▶ _Your assignment_
Copy every one of the records below word for word, without leaving anything out.

+++

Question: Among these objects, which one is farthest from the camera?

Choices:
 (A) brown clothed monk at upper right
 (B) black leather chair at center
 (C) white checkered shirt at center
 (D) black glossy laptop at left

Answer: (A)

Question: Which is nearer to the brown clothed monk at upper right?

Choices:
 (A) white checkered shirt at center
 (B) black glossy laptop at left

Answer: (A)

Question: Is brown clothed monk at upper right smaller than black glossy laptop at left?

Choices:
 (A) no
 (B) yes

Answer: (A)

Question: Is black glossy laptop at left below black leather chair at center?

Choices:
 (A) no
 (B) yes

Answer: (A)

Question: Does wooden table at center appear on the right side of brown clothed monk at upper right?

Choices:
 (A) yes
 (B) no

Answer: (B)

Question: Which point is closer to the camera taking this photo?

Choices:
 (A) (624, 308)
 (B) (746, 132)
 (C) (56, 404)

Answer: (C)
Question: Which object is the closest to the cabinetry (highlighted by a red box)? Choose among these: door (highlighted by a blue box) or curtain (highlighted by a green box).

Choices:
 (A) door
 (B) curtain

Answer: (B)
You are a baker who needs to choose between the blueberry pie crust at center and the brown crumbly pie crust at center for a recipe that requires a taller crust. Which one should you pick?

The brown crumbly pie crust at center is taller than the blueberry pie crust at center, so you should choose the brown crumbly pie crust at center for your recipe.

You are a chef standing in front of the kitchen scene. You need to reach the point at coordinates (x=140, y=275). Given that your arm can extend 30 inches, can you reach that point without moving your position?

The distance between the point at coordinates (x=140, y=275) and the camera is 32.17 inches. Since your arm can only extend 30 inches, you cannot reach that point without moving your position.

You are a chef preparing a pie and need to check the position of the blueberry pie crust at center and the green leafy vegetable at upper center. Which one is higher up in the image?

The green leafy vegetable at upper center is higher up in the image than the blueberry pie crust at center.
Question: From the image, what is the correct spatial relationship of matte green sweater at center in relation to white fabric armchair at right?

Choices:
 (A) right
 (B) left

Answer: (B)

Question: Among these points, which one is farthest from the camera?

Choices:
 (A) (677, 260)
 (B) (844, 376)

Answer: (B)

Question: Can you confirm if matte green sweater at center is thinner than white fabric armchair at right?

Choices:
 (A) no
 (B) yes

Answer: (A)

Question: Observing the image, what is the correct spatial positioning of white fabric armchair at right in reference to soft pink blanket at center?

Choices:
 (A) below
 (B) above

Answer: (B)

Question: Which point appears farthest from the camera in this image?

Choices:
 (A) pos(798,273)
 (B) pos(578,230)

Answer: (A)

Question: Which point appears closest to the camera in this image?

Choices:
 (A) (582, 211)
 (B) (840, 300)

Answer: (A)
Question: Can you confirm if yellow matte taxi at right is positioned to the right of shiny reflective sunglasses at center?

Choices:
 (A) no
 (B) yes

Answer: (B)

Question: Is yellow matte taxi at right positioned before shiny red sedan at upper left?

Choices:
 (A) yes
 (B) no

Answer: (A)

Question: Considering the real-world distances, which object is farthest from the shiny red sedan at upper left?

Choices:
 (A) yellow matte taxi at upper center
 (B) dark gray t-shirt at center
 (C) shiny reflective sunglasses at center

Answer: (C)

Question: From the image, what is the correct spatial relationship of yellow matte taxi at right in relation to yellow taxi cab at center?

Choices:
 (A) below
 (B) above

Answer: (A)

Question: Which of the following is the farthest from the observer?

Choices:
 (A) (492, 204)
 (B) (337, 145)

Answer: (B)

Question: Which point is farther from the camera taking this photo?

+++

▶ _Written response_
Question: Among these objects, which one is farthest from the camera?

Choices:
 (A) brown clothed monk at upper right
 (B) black leather chair at center
 (C) white checkered shirt at center
 (D) black glossy laptop at left

Answer: (A)

Question: Which is nearer to the brown clothed monk at upper right?

Choices:
 (A) white checkered shirt at center
 (B) black glossy laptop at left

Answer: (A)

Question: Is brown clothed monk at upper right smaller than black glossy laptop at left?

Choices:
 (A) no
 (B) yes

Answer: (A)

Question: Is black glossy laptop at left below black leather chair at center?

Choices:
 (A) no
 (B) yes

Answer: (A)

Question: Does wooden table at center appear on the right side of brown clothed monk at upper right?

Choices:
 (A) yes
 (B) no

Answer: (B)

Question: Which point is closer to the camera taking this photo?

Choices:
 (A) (624, 308)
 (B) (746, 132)
 (C) (56, 404)

Answer: (C)
Question: Which object is the closest to the cabinetry (highlighted by a red box)? Choose among these: door (highlighted by a blue box) or curtain (highlighted by a green box).

Choices:
 (A) door
 (B) curtain

Answer: (B)
You are a baker who needs to choose between the blueberry pie crust at center and the brown crumbly pie crust at center for a recipe that requires a taller crust. Which one should you pick?

The brown crumbly pie crust at center is taller than the blueberry pie crust at center, so you should choose the brown crumbly pie crust at center for your recipe.

You are a chef standing in front of the kitchen scene. You need to reach the point at coordinates (x=140, y=275). Given that your arm can extend 30 inches, can you reach that point without moving your position?

The distance between the point at coordinates (x=140, y=275) and the camera is 32.17 inches. Since your arm can only extend 30 inches, you cannot reach that point without moving your position.

You are a chef preparing a pie and need to check the position of the blueberry pie crust at center and the green leafy vegetable at upper center. Which one is higher up in the image?

The green leafy vegetable at upper center is higher up in the image than the blueberry pie crust at center.
Question: From the image, what is the correct spatial relationship of matte green sweater at center in relation to white fabric armchair at right?

Choices:
 (A) right
 (B) left

Answer: (B)

Question: Among these points, which one is farthest from the camera?

Choices:
 (A) (677, 260)
 (B) (844, 376)

Answer: (B)

Question: Can you confirm if matte green sweater at center is thinner than white fabric armchair at right?

Choices:
 (A) no
 (B) yes

Answer: (A)

Question: Observing the image, what is the correct spatial positioning of white fabric armchair at right in reference to soft pink blanket at center?

Choices:
 (A) below
 (B) above

Answer: (B)

Question: Which point appears farthest from the camera in this image?

Choices:
 (A) pos(798,273)
 (B) pos(578,230)

Answer: (A)

Question: Which point appears closest to the camera in this image?

Choices:
 (A) (582, 211)
 (B) (840, 300)

Answer: (A)
Question: Can you confirm if yellow matte taxi at right is positioned to the right of shiny reflective sunglasses at center?

Choices:
 (A) no
 (B) yes

Answer: (B)

Question: Is yellow matte taxi at right positioned before shiny red sedan at upper left?

Choices:
 (A) yes
 (B) no

Answer: (A)

Question: Considering the real-world distances, which object is farthest from the shiny red sedan at upper left?

Choices:
 (A) yellow matte taxi at upper center
 (B) dark gray t-shirt at center
 (C) shiny reflective sunglasses at center

Answer: (C)

Question: From the image, what is the correct spatial relationship of yellow matte taxi at right in relation to yellow taxi cab at center?

Choices:
 (A) below
 (B) above

Answer: (A)

Question: Which of the following is the farthest from the observer?

Choices:
 (A) (492, 204)
 (B) (337, 145)

Answer: (B)

Question: Which point is farther from the camera taking this photo?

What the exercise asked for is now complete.